▸ Excerpted records:
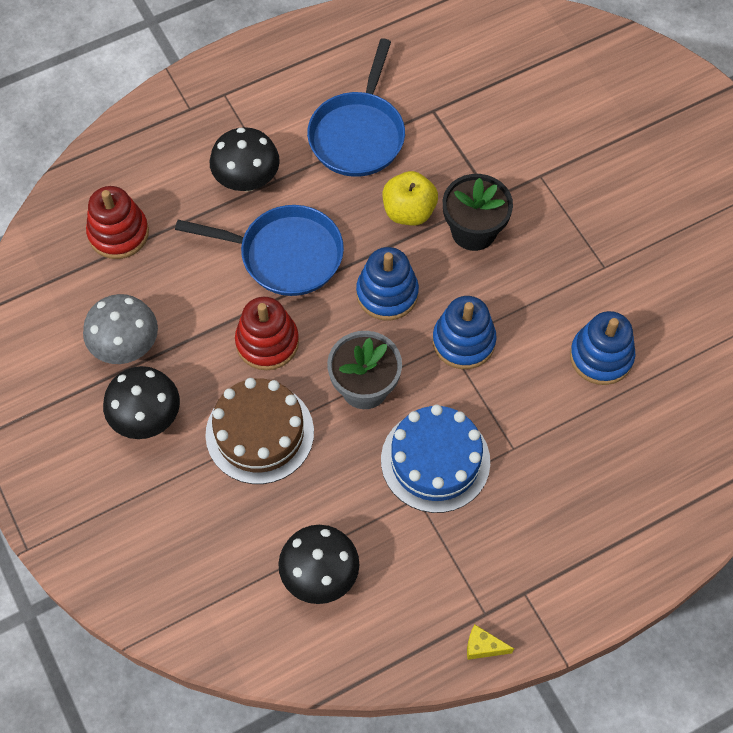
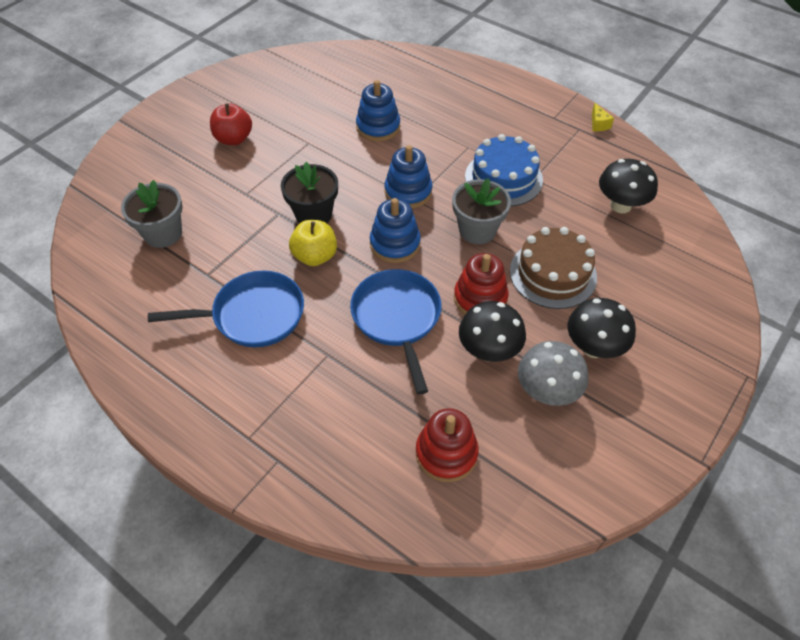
camera: 115 degrees left, 10 degrees down
(247, 180) = (338, 376): black mushroom -> black mushroom (488, 351)
(512, 87) = (163, 233): none -> grey flower pot
(646, 190) = (234, 139): none -> red apple

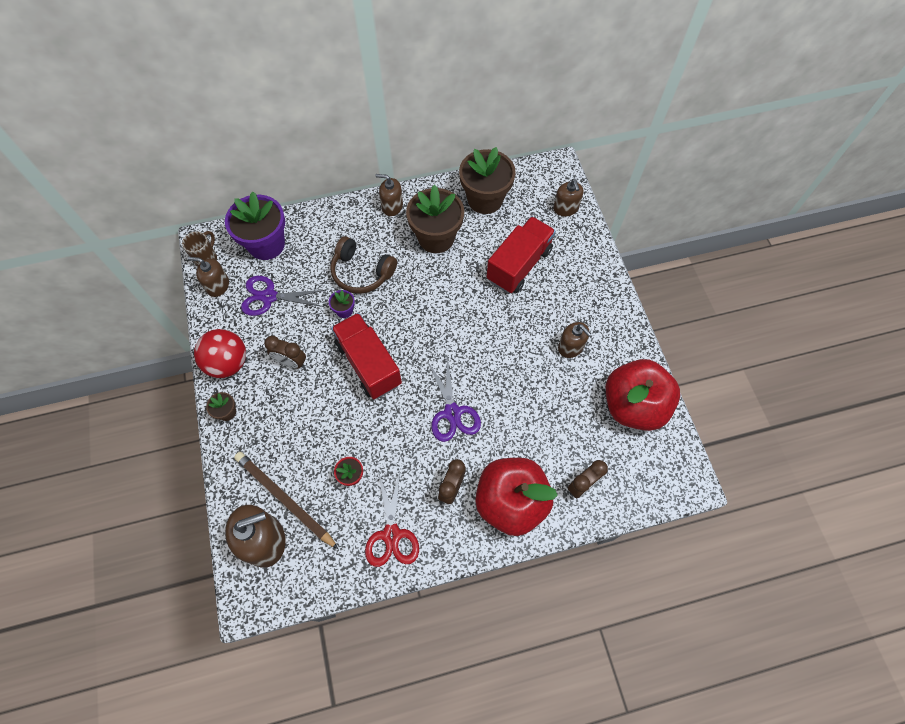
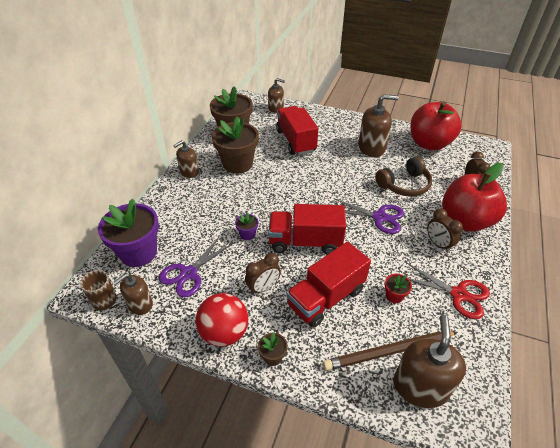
camera: 55 degrees left, 20 degrees down
(312, 419) = (326, 297): none -> red truck
(361, 272) = (225, 211): brown headphones -> brown headphones (404, 185)
(571, 347) = (371, 148): brown soap dispenser -> brown soap dispenser, size x1.62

▸ Brief:
Where a line above contains the word "down", show that line.

▸ Task solution:
camera: 115 degrees left, 10 degrees down
camera: 55 degrees left, 20 degrees down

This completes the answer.